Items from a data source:
━━━━━━━━━━━━━━━━━━━━━━━━━━━━━━

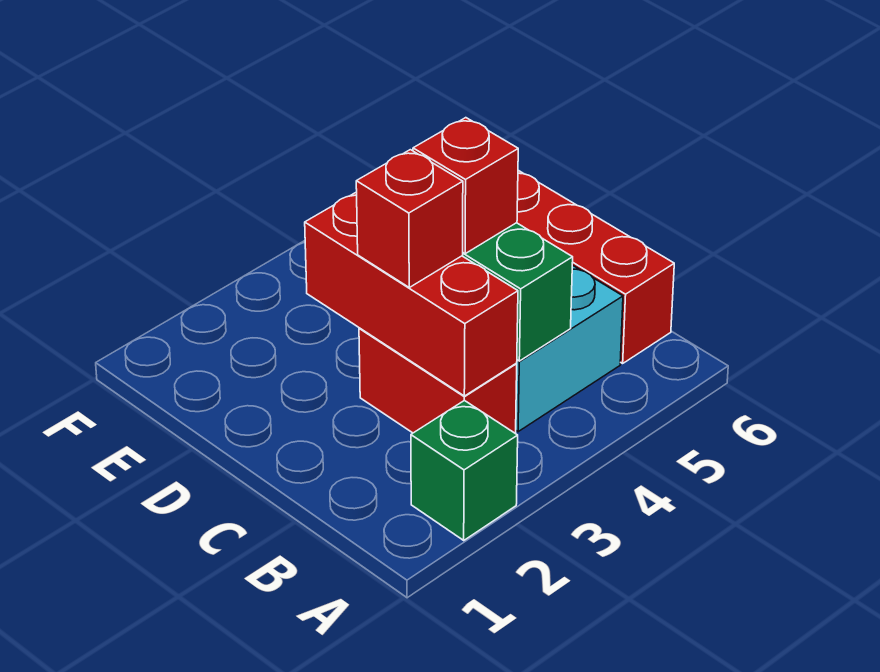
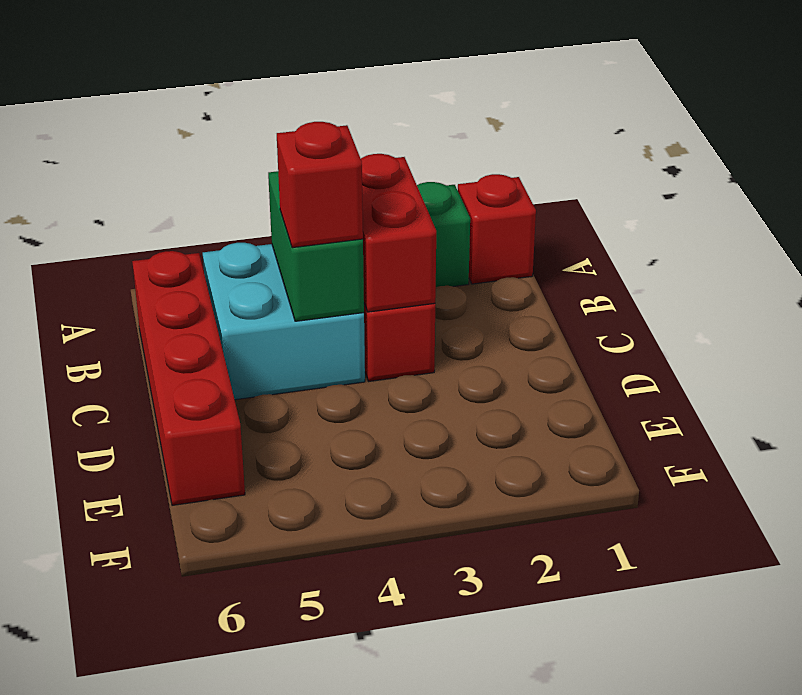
red brick B3:D3 level 2 -> red brick B3:C3 level 2
red brick C3 level 3 -> red brick A1 level 1

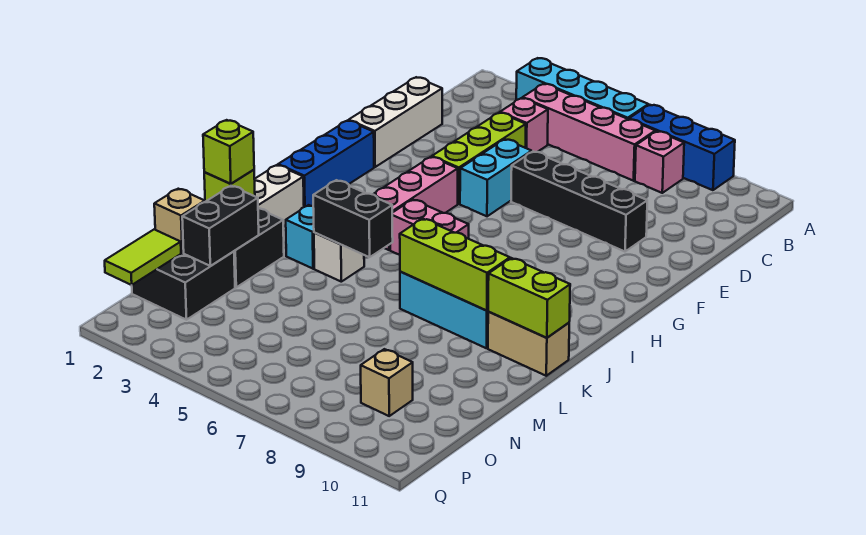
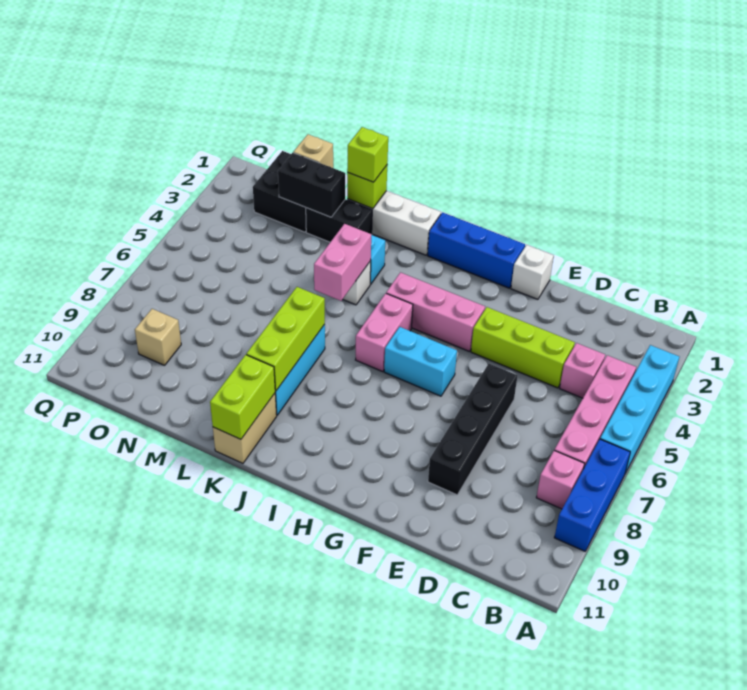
white brick D1:F1 level 1 -> white brick F1 level 1
cyan brick E5:F5 level 1 -> cyan brick G6:H6 level 1
black brick K4:K5 level 2 -> pink brick K4:K5 level 2
lime tile O1:P1 level 2 -> none

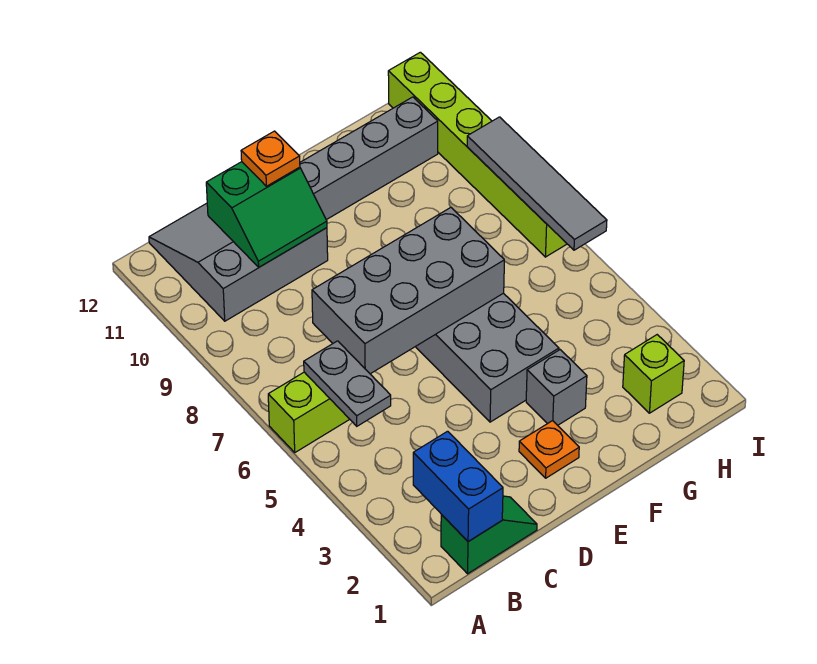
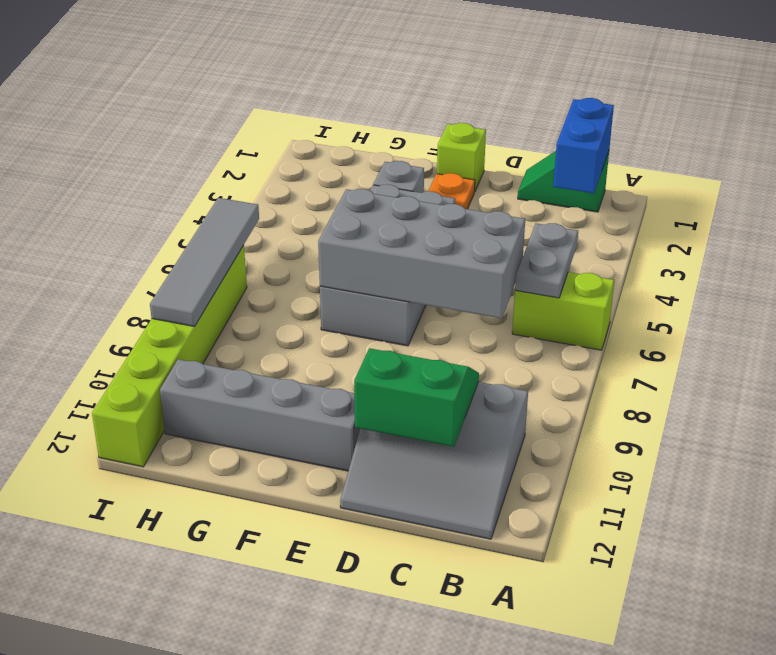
orange plate D11 level 3 -> none
lime brick H2 level 1 -> lime brick E1 level 1

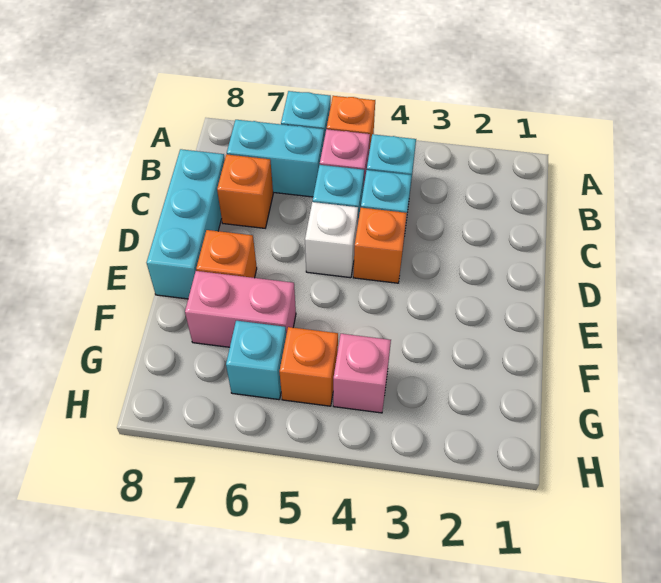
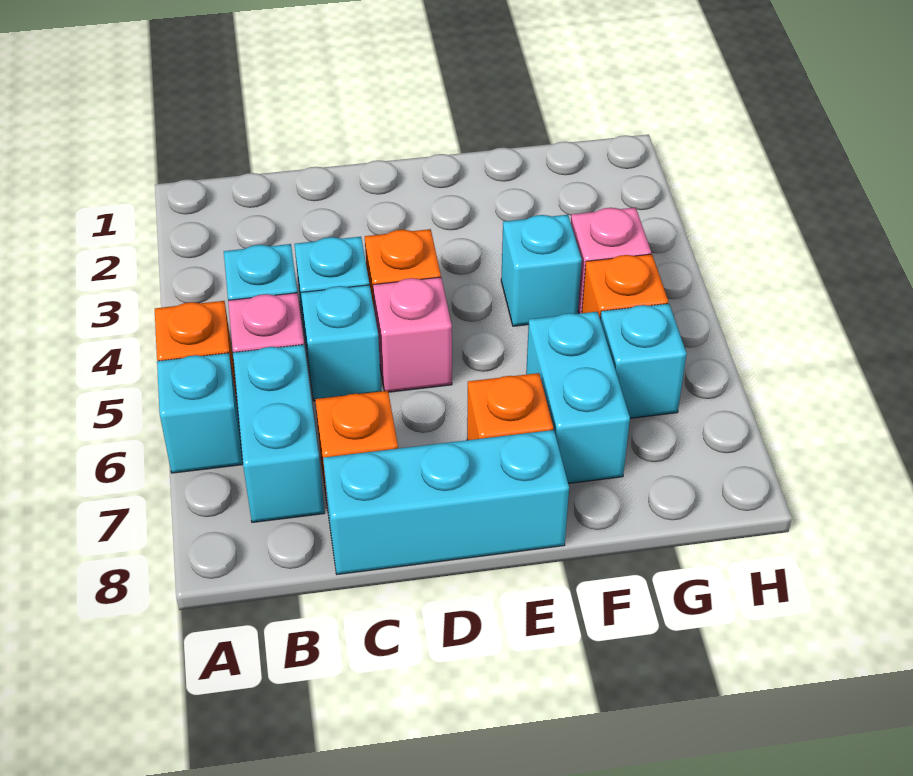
white brick D5 level 1 -> pink brick D5 level 1
none -> cyan brick F4 level 1
pink brick F6:F7 level 1 -> cyan brick F6:F7 level 1

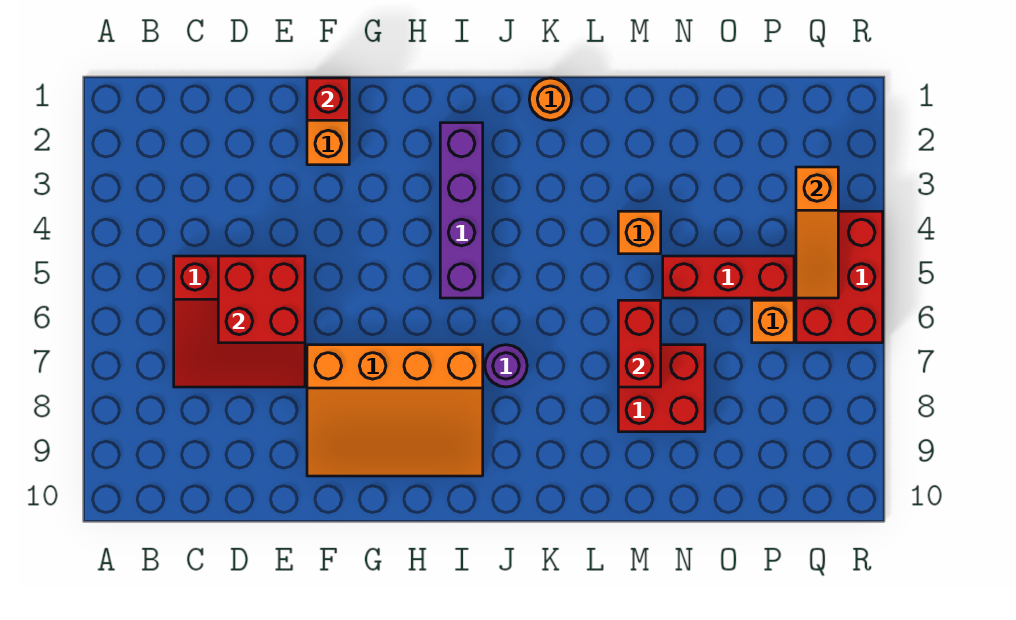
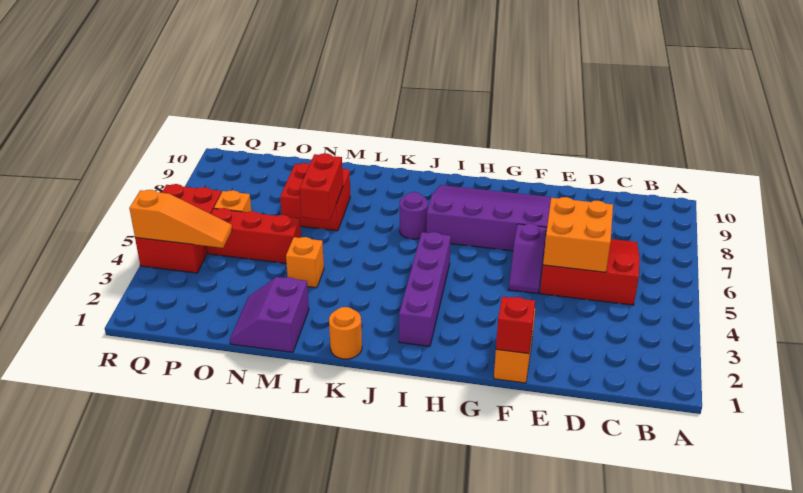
red brick D5:E6 level 2 -> orange brick D5:E6 level 2
none -> purple slope F5:F6 level 1 top 6
orange slope F7:I9 level 1 top 7 -> purple slope F7:I9 level 1 top 7
none -> purple slope M1:N2 level 1 top M
orange slope Q3:Q5 level 2 top 3 -> orange slope P4:R4 level 2 top R

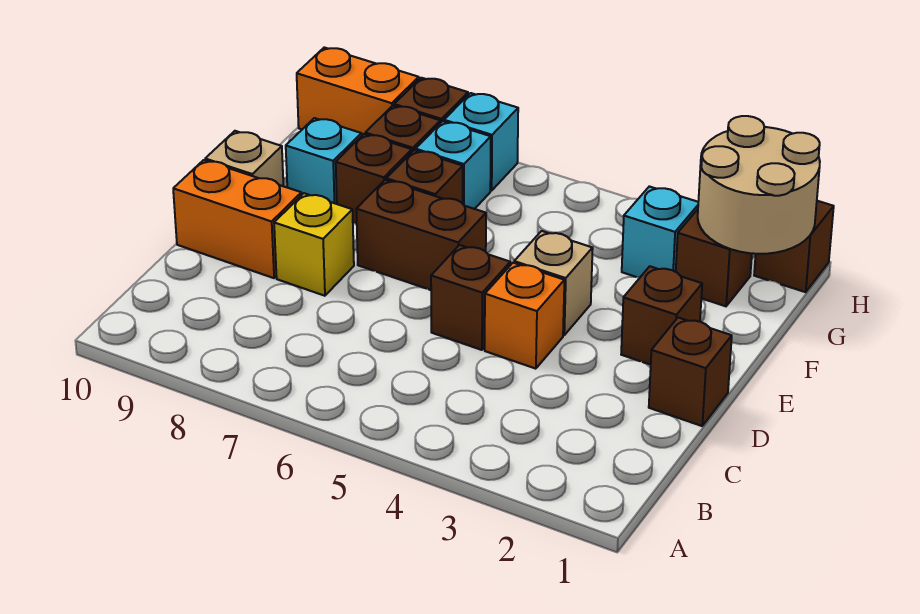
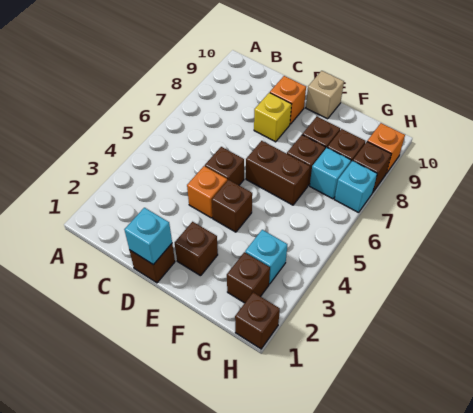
orange brick D9:D10 level 1 -> orange brick D9 level 1
tan brick E4 level 1 -> brown brick E4 level 1
brown brick E6:E7 level 1 -> brown brick E6:F6 level 1
cyan brick F9 level 1 -> cyan brick D1 level 2
tan round brick G1:H2 level 2 -> none
orange brick H9:H10 level 1 -> orange brick H9 level 1

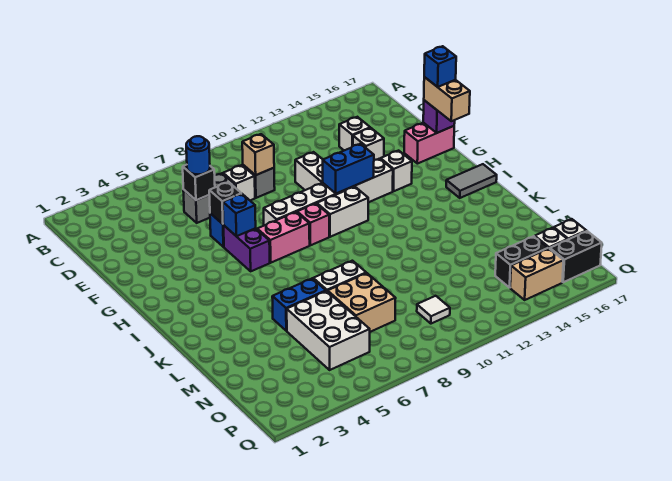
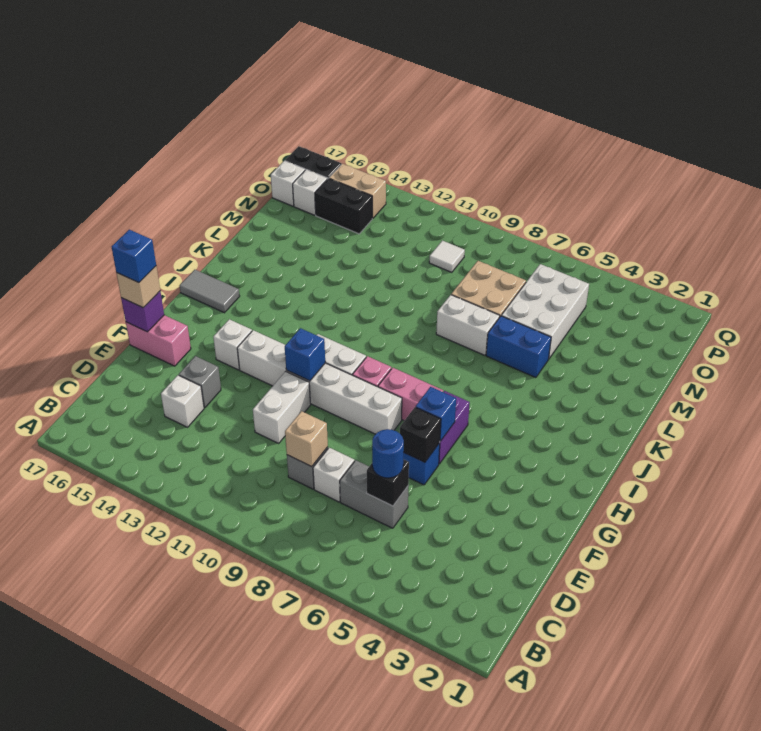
white brick E14 level 1 -> grey brick E14 level 1
tan brick F17:G17 level 3 -> tan brick F17 level 3
blue brick G11:G12 level 2 -> blue brick G11 level 2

━━━━━━━━━━━━━━━━━━━━━━━━━━━━━━

## WORK REQUEST
Please write out, exactly, every line from the line with "lime brick H2" through the final line of the data above, leaving out pictures.

## EXPECTED OUTPUT
lime brick H2 level 1 -> lime brick E1 level 1

white brick D5 level 1 -> pink brick D5 level 1
none -> cyan brick F4 level 1
pink brick F6:F7 level 1 -> cyan brick F6:F7 level 1

red brick D5:E6 level 2 -> orange brick D5:E6 level 2
none -> purple slope F5:F6 level 1 top 6
orange slope F7:I9 level 1 top 7 -> purple slope F7:I9 level 1 top 7
none -> purple slope M1:N2 level 1 top M
orange slope Q3:Q5 level 2 top 3 -> orange slope P4:R4 level 2 top R

orange brick D9:D10 level 1 -> orange brick D9 level 1
tan brick E4 level 1 -> brown brick E4 level 1
brown brick E6:E7 level 1 -> brown brick E6:F6 level 1
cyan brick F9 level 1 -> cyan brick D1 level 2
tan round brick G1:H2 level 2 -> none
orange brick H9:H10 level 1 -> orange brick H9 level 1

white brick E14 level 1 -> grey brick E14 level 1
tan brick F17:G17 level 3 -> tan brick F17 level 3
blue brick G11:G12 level 2 -> blue brick G11 level 2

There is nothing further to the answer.